Work to complete >>
Search the material below for the string "cone" and copy each line where it appears.
BEGIN Provided data
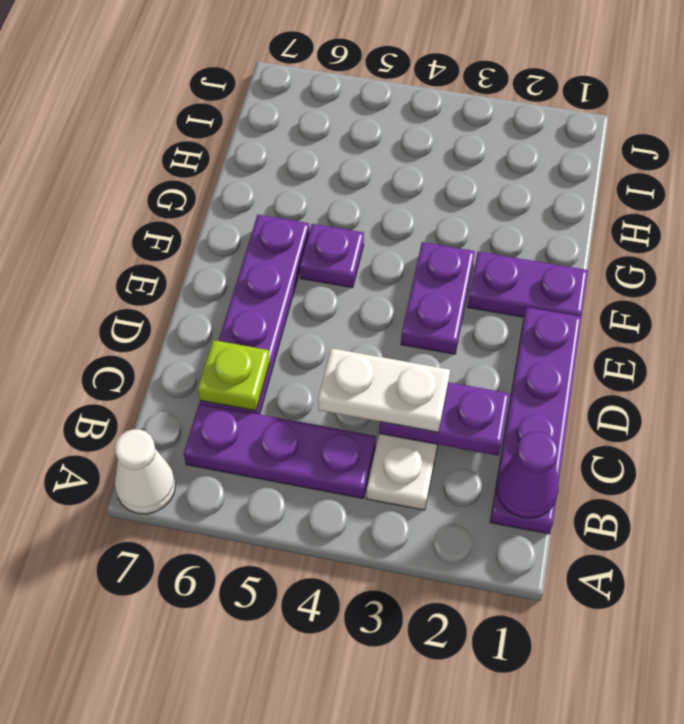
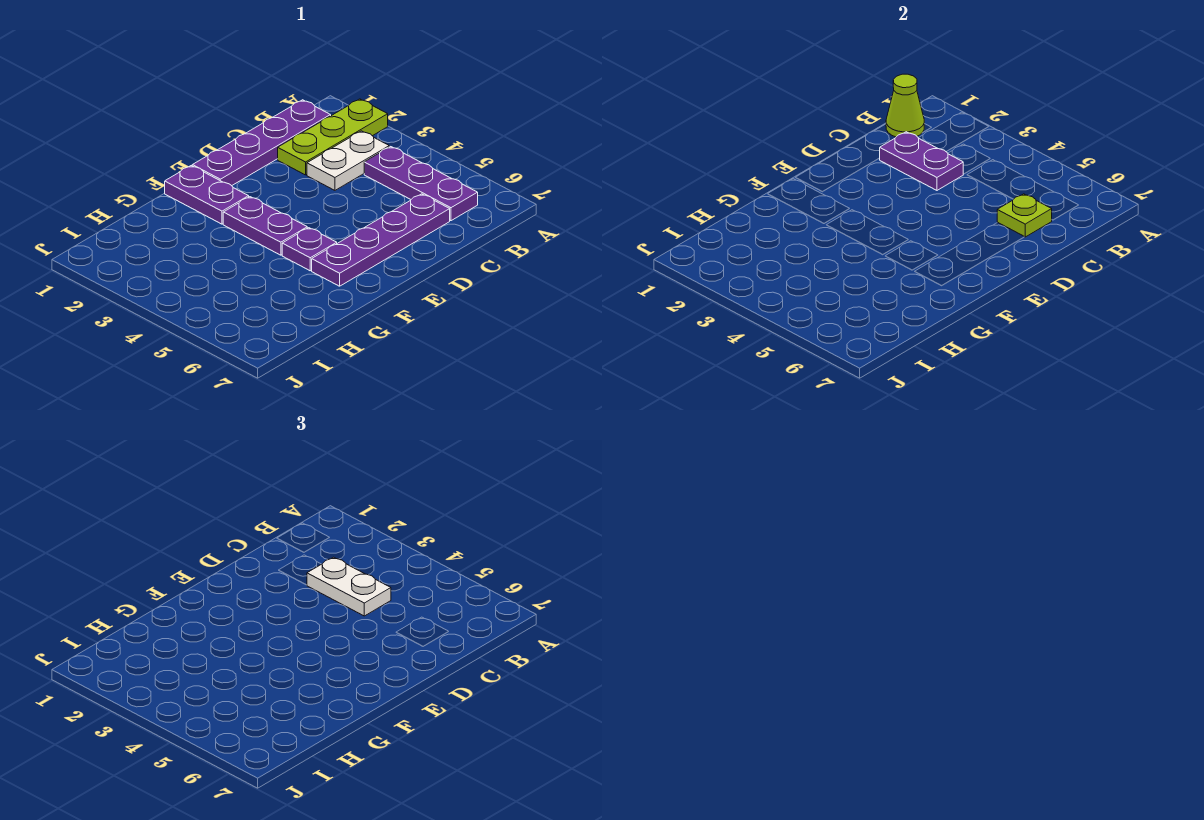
none -> lime plate A2:C2 level 1
white cone A7 level 1 -> none
purple cone B1 level 2 -> lime cone B1 level 2
purple plate E3:F3 level 1 -> purple plate F3:F4 level 1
END Provided data
Response to this task >>
white cone A7 level 1 -> none
purple cone B1 level 2 -> lime cone B1 level 2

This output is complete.